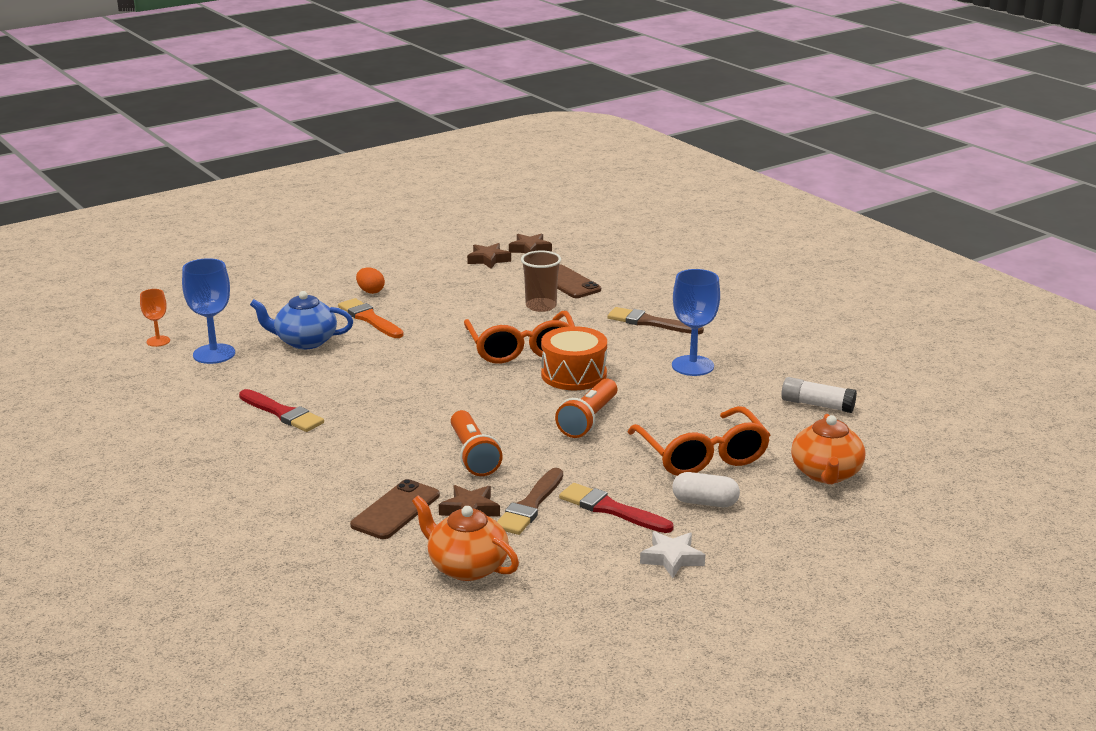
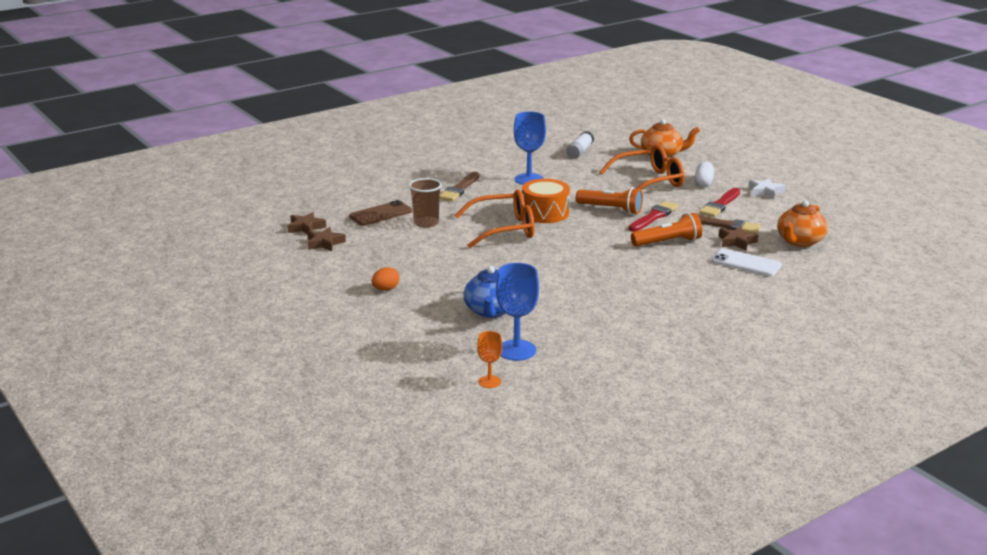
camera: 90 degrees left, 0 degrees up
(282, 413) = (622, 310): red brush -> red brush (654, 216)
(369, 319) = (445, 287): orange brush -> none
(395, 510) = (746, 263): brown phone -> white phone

* * *

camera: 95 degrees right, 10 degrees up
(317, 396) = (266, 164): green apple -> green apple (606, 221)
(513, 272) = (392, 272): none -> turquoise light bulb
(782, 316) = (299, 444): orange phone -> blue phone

WHAT IS NEEDED >> Within the material above, transcribe exactly the lines that run from the line holding "(282, 413) = (622, 310): red" through the line holding "(395, 510) = (746, 263): brown".

WRITTEN SOLUTION >>
(282, 413) = (622, 310): red brush -> red brush (654, 216)
(369, 319) = (445, 287): orange brush -> none
(395, 510) = (746, 263): brown phone -> white phone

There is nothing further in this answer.